* Saved data entries *
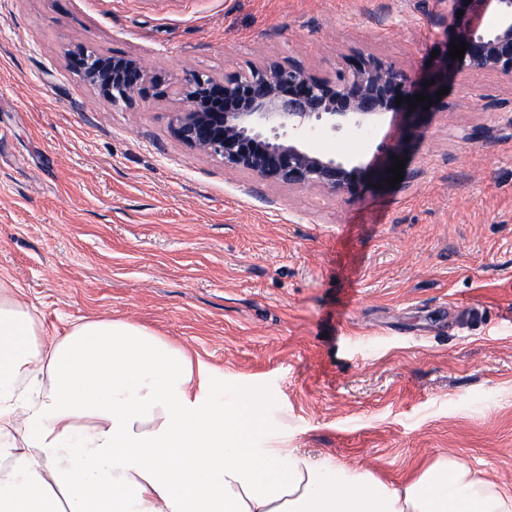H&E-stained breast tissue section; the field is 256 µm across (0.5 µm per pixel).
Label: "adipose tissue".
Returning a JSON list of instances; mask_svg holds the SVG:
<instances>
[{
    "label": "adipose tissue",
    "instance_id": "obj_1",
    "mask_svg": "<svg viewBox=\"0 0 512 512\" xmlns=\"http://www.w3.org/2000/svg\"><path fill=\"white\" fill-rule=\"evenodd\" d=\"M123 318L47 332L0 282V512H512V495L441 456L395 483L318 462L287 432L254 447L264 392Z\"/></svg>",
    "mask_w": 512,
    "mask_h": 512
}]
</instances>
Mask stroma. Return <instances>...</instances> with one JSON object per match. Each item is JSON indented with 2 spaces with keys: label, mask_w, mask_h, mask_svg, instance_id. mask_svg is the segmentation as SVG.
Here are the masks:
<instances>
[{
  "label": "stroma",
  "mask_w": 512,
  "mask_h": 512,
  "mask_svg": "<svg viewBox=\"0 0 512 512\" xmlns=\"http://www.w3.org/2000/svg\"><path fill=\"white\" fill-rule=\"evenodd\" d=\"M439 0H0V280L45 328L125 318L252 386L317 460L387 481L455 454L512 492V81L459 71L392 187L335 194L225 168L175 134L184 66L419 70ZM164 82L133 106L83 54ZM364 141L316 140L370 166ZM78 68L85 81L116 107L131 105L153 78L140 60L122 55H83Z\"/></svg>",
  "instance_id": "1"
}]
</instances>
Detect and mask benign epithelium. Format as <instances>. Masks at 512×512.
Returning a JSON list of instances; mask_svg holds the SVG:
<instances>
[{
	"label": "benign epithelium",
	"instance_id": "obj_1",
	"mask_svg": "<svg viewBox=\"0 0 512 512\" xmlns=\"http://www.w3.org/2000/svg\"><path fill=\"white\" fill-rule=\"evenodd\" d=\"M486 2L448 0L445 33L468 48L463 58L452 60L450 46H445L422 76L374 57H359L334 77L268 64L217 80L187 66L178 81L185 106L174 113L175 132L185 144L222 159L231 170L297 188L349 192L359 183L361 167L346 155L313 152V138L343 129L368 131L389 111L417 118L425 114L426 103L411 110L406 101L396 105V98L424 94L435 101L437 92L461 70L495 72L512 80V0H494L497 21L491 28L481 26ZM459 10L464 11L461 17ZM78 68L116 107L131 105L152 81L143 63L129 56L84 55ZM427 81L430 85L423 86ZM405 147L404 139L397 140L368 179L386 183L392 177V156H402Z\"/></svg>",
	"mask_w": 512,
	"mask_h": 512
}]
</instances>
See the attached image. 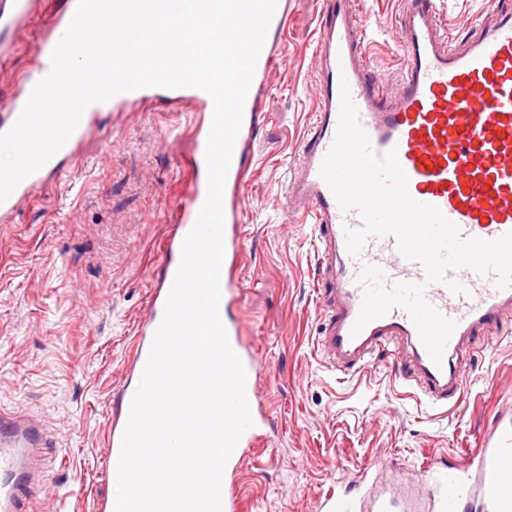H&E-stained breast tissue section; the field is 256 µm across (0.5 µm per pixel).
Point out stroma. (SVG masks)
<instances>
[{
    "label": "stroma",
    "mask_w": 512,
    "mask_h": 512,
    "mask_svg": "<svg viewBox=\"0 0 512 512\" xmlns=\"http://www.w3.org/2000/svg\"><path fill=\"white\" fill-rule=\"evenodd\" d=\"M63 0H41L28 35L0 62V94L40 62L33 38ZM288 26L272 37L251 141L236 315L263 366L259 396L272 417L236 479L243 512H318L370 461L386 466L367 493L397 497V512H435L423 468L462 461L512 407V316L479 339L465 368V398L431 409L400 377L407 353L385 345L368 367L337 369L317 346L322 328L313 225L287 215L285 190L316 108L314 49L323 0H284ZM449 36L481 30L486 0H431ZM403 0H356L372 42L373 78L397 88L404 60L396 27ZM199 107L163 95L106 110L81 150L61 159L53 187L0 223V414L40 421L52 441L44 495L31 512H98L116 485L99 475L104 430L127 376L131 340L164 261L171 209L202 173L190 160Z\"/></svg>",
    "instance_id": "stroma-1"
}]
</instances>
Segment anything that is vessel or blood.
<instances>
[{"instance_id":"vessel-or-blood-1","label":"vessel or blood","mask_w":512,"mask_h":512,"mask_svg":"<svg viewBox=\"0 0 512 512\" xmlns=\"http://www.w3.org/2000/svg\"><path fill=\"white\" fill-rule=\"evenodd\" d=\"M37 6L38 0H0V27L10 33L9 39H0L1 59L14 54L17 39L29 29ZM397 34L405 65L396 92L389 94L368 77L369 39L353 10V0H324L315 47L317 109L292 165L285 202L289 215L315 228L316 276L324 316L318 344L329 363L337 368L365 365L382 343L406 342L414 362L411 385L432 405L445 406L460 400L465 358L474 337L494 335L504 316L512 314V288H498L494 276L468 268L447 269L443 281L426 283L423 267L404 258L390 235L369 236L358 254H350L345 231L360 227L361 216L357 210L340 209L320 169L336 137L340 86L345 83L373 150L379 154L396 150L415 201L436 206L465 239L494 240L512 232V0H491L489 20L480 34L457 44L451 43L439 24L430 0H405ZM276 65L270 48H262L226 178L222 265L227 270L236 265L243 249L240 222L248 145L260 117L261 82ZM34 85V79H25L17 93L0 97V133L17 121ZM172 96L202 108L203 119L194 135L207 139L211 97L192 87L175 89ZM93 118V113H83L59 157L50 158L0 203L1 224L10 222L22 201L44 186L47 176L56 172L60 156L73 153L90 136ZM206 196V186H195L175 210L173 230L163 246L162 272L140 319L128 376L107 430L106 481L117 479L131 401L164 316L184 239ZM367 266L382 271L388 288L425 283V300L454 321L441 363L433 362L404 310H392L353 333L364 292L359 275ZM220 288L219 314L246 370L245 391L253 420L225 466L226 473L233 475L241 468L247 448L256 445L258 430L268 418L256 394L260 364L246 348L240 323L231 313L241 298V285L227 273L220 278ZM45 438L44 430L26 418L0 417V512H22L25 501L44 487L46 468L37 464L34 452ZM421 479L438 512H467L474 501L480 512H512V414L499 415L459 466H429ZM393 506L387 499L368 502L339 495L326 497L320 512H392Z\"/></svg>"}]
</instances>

* Requirements *
Copy the lines from the entries above in which the word "epithelium" appears.

* Response *
Detect and mask benign epithelium. Format as <instances>. Masks at 512×512.
	"label": "benign epithelium",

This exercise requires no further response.